# Your goal
Scan the records below. List lines holding "Settings".

# Data for this task
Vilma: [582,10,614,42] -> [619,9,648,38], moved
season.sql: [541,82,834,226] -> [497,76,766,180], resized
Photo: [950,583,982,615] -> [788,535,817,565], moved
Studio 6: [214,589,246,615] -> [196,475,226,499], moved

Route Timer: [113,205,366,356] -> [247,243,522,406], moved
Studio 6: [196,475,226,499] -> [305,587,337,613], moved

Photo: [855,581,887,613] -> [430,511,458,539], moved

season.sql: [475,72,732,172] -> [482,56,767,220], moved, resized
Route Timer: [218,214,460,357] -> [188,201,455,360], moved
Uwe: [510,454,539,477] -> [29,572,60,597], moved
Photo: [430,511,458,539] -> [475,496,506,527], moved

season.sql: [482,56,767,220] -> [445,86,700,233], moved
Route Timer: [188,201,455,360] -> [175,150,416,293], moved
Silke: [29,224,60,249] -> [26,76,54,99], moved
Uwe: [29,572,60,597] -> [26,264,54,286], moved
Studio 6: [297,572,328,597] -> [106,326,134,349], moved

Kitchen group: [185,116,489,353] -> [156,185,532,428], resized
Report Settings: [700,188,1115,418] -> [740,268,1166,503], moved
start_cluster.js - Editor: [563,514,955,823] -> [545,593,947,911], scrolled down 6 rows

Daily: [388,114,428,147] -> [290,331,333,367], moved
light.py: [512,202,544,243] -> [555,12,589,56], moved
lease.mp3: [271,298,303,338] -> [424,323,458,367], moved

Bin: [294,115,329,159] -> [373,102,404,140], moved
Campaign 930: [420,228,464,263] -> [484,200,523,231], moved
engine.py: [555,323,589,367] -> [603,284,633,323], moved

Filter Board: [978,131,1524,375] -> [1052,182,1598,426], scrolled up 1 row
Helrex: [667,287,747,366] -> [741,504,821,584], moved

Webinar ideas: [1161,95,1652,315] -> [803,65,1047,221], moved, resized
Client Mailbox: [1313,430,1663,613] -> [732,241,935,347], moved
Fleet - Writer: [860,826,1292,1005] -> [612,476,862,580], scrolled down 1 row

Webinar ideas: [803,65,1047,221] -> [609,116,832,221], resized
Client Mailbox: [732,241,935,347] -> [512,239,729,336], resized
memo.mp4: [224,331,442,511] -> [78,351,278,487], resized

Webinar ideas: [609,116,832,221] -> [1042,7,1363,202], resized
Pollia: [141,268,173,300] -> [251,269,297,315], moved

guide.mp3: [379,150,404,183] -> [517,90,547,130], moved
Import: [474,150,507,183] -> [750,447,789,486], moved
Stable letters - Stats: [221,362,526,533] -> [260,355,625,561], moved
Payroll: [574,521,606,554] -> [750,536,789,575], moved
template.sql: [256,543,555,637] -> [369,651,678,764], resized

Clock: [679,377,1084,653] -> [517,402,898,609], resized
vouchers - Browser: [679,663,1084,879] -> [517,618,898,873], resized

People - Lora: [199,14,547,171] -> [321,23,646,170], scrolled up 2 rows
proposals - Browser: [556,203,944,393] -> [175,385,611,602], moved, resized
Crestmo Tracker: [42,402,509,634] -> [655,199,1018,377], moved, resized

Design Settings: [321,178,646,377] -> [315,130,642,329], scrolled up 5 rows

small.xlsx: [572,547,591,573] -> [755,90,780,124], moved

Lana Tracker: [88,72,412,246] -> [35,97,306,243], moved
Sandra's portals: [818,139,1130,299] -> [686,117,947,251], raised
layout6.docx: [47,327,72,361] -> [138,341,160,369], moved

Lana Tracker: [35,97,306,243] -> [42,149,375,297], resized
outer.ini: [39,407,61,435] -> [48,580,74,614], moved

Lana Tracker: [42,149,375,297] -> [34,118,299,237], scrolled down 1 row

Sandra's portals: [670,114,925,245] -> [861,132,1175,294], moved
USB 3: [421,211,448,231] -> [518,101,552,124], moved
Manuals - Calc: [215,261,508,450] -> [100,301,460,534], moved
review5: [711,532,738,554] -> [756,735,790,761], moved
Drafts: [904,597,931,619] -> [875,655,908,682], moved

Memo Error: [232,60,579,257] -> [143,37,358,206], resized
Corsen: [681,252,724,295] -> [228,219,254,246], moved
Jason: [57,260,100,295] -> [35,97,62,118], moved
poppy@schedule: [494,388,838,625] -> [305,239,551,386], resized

# Task response
Report Settings: [700,188,1115,418] -> [740,268,1166,503], moved
Design Settings: [321,178,646,377] -> [315,130,642,329], scrolled up 5 rows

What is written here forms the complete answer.